### EXTRACTED RECORDS
BEGIN

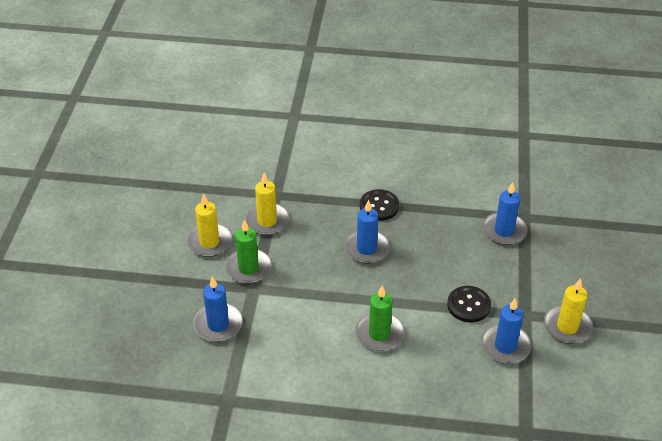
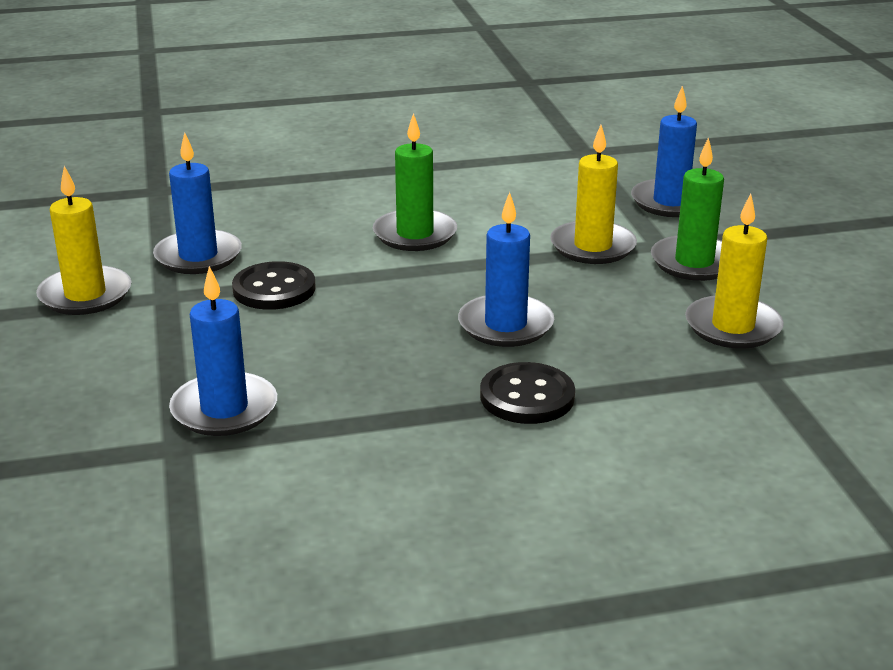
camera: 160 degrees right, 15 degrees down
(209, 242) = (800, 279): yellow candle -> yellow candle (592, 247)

END
BEGIN

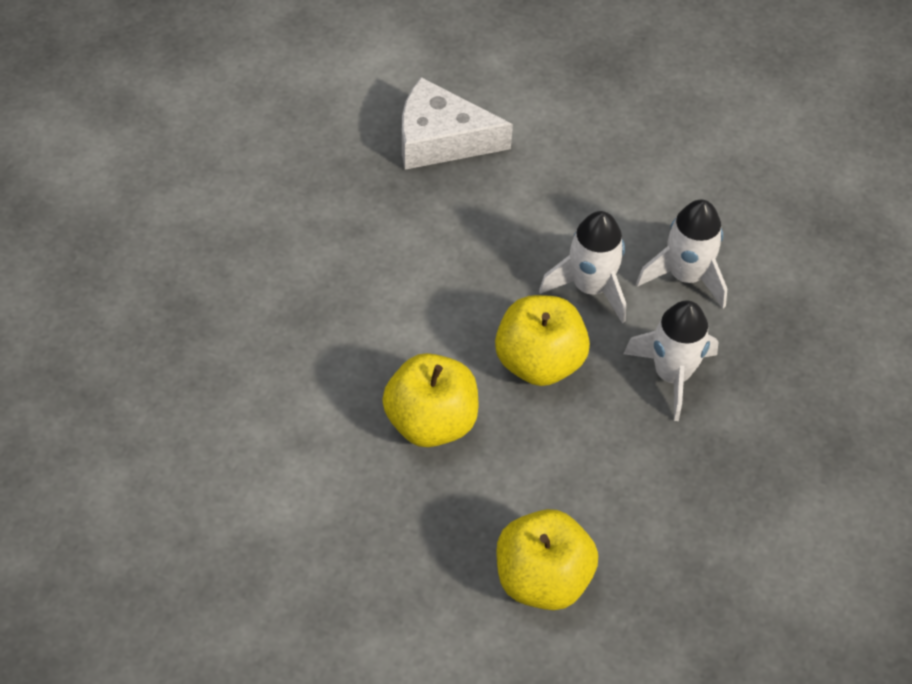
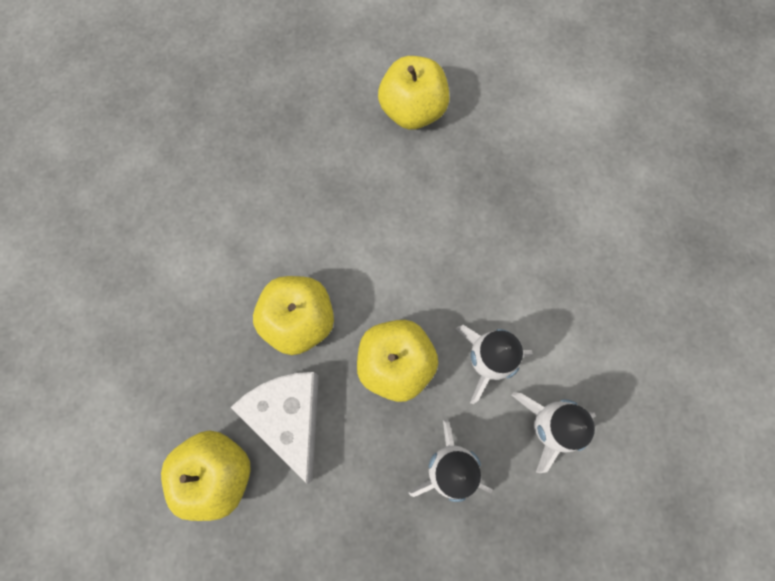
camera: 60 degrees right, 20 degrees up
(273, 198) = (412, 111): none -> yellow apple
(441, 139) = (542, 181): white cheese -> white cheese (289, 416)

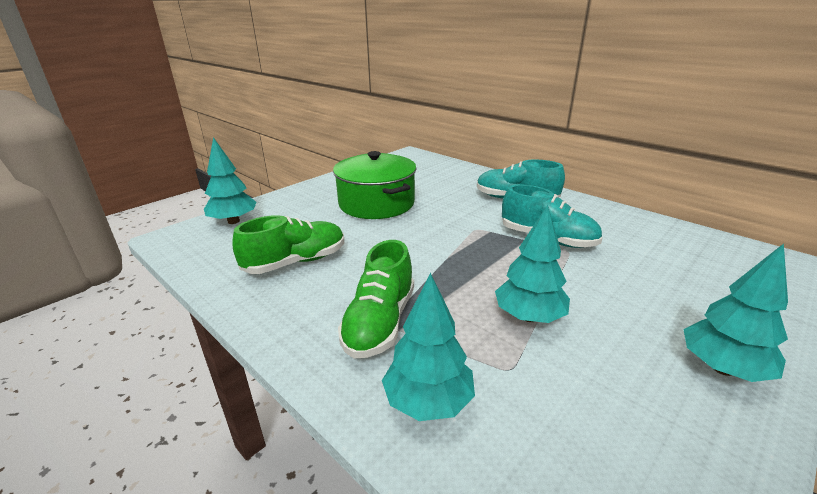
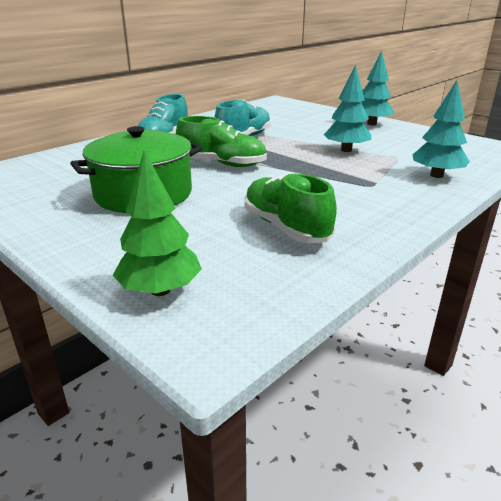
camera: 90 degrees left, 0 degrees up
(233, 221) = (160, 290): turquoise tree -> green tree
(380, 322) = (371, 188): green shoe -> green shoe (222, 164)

END

### DESCRIPTION OF THE TASK
Pictures excluded, transcribe the listing above exactly from the line with "(441, 139) = (542, 181): white" through the line with "(380, 322) = (371, 188): green", and no further.

### TASK OUTPUT
(441, 139) = (542, 181): white cheese -> white cheese (289, 416)

camera: 90 degrees left, 0 degrees up
(233, 221) = (160, 290): turquoise tree -> green tree
(380, 322) = (371, 188): green shoe -> green shoe (222, 164)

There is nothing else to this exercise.